Looking at the listing below, retype exactly the lines starting at the one containing "C1: 1.5uF (plus" and ending at the one containing "R2: none -> 3.3k (+24V, GND)", both included, and nothing else.

Records for the exercise:
※

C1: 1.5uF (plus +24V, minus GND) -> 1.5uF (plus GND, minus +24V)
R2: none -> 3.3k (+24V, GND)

※

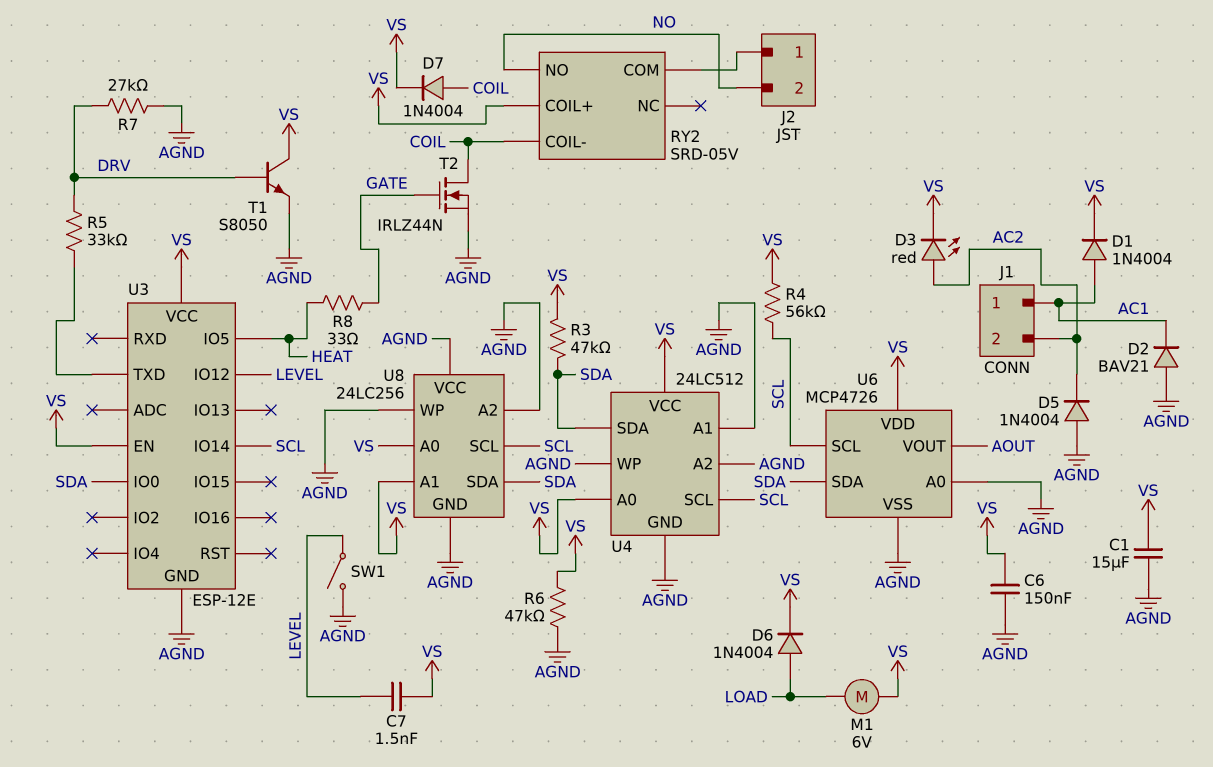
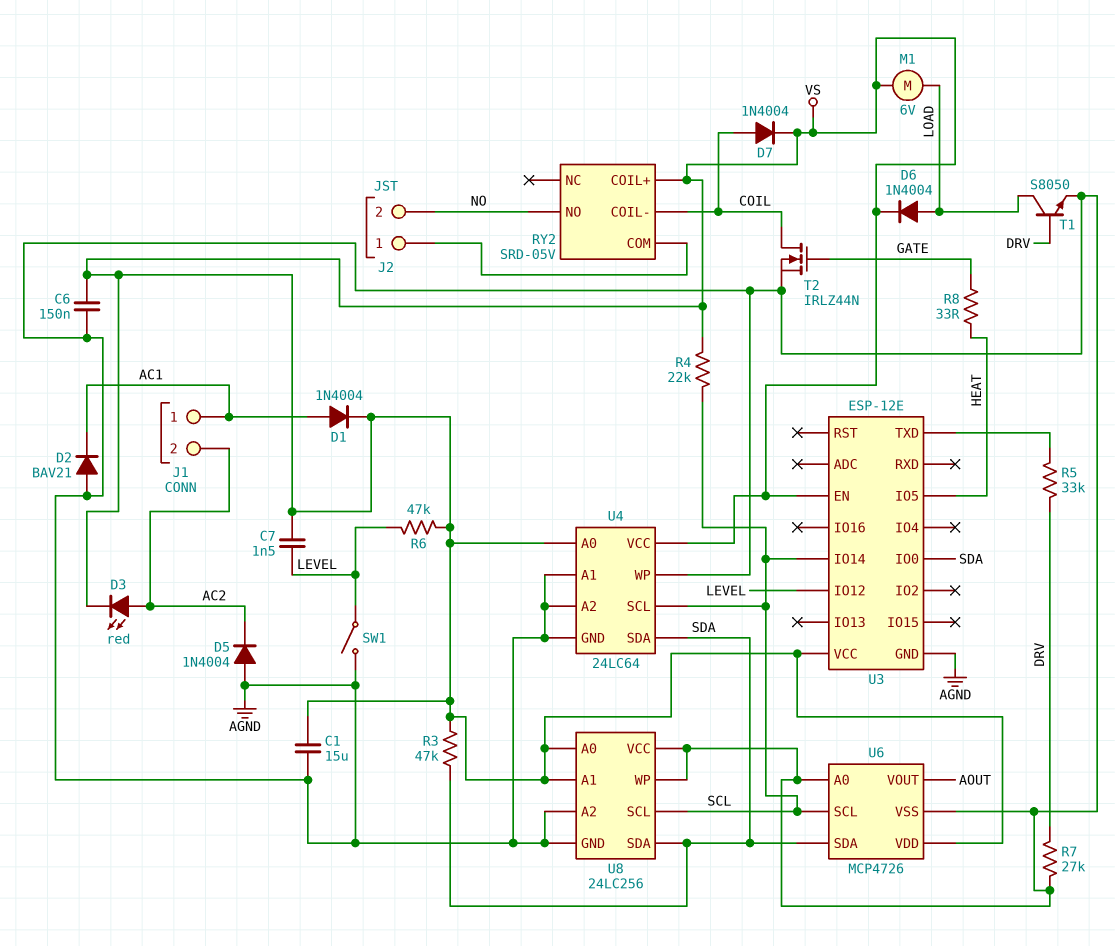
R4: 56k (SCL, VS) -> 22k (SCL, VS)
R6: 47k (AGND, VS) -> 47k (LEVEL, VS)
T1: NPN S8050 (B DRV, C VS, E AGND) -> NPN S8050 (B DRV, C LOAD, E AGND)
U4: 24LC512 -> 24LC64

※

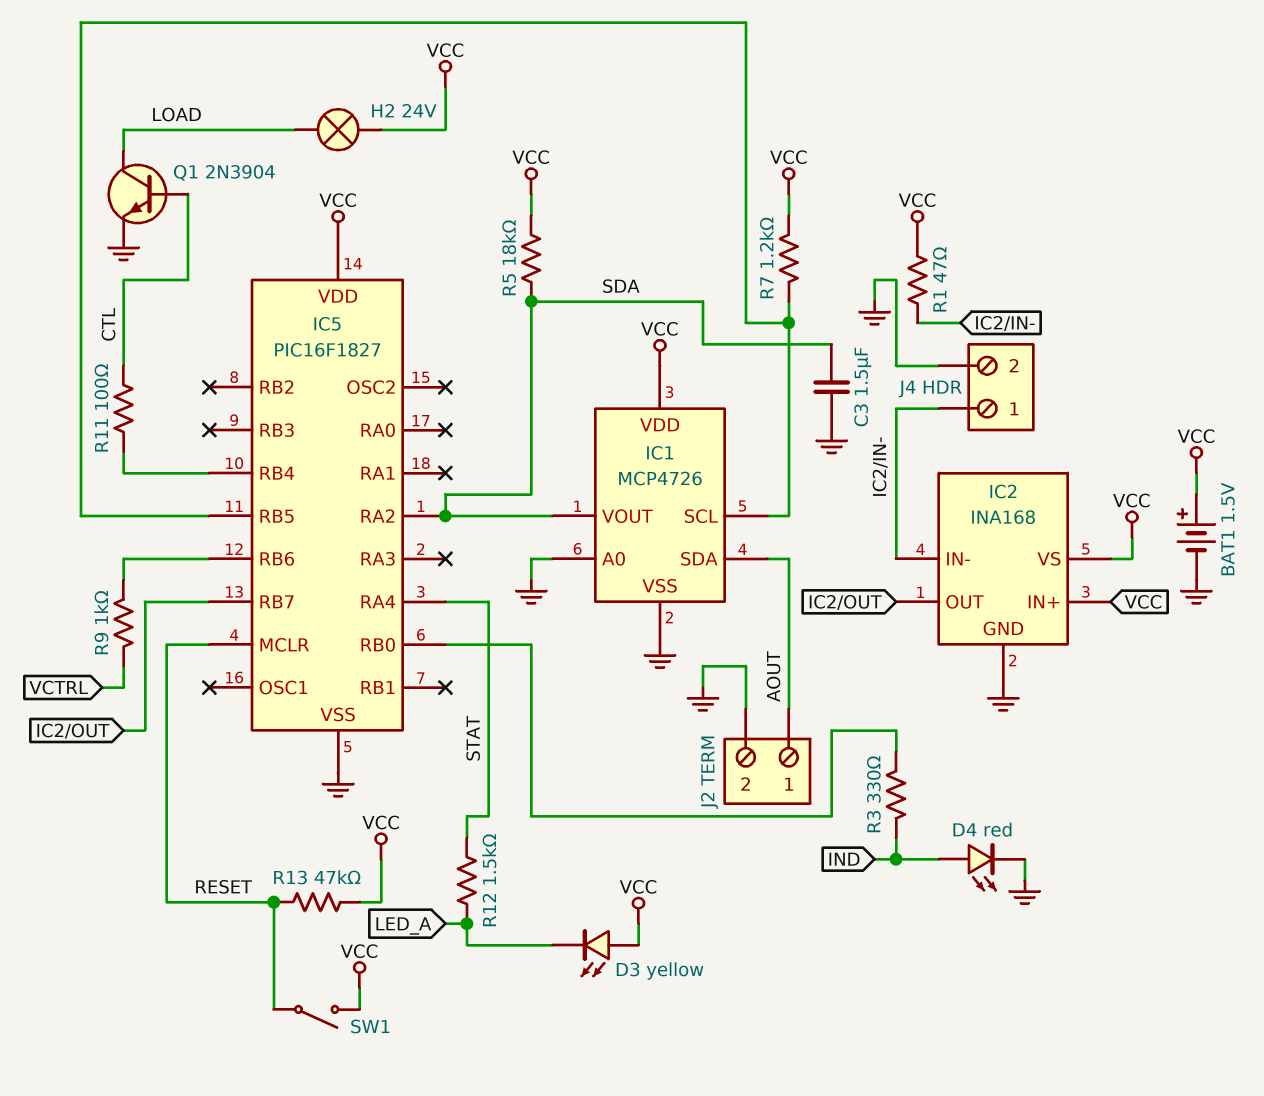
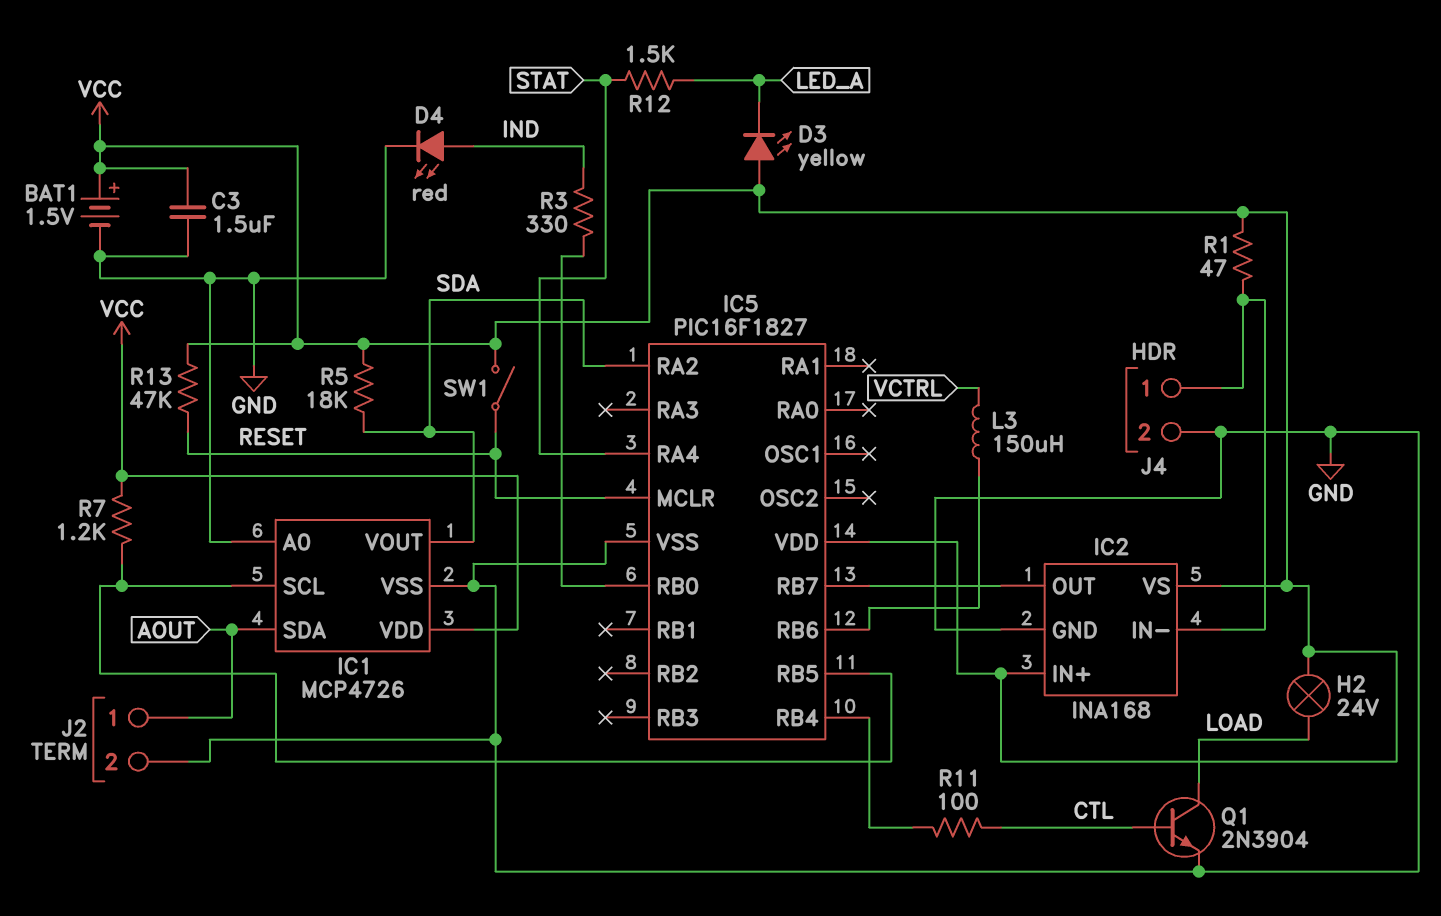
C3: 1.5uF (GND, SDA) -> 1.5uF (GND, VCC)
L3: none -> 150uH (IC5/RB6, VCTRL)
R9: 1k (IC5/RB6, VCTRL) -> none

※

Solved exercise:
C1: 1.5uF (plus +24V, minus GND) -> 1.5uF (plus GND, minus +24V)
R2: none -> 3.3k (+24V, GND)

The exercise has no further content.